▶ **Exercise prompt**: Write all of the entries out again exactly, but not the images.

▼

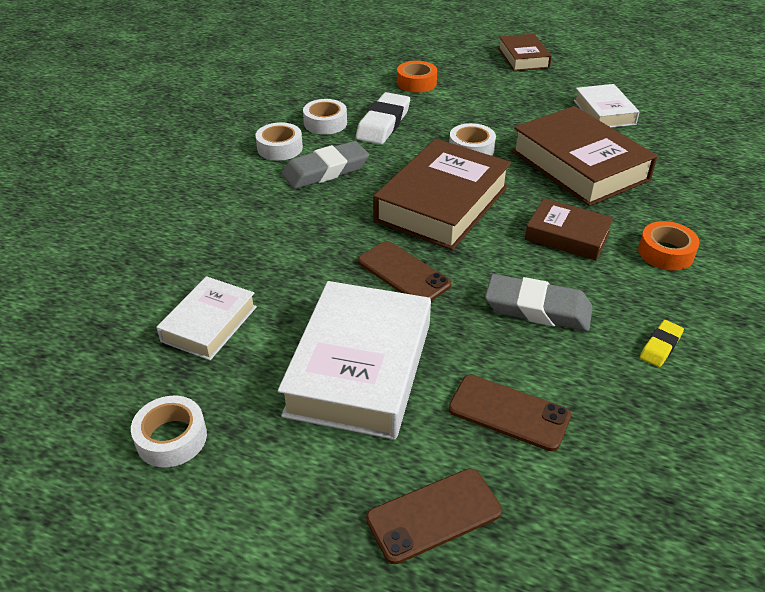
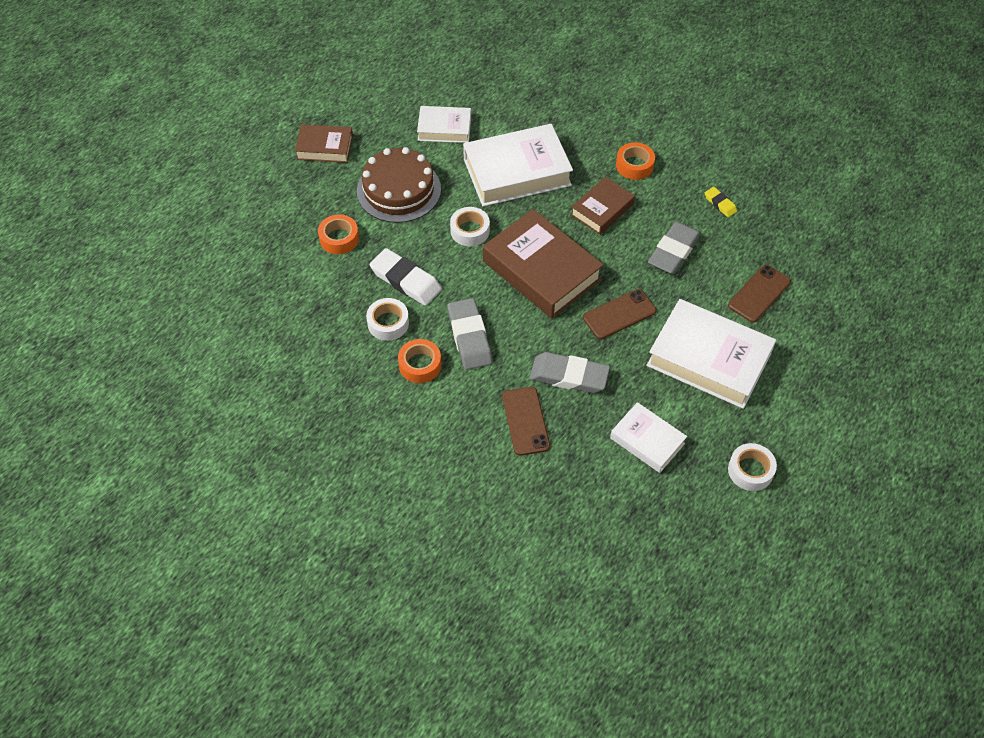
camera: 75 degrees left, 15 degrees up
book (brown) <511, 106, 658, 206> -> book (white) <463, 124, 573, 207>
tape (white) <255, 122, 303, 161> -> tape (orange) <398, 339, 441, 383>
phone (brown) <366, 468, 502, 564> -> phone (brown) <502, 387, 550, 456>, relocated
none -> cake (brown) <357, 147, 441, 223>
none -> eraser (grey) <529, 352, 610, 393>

▲

▶ **Written answer**:
camera: 75 degrees left, 15 degrees up
book (brown) <511, 106, 658, 206> -> book (white) <463, 124, 573, 207>
tape (white) <255, 122, 303, 161> -> tape (orange) <398, 339, 441, 383>
phone (brown) <366, 468, 502, 564> -> phone (brown) <502, 387, 550, 456>, relocated
none -> cake (brown) <357, 147, 441, 223>
none -> eraser (grey) <529, 352, 610, 393>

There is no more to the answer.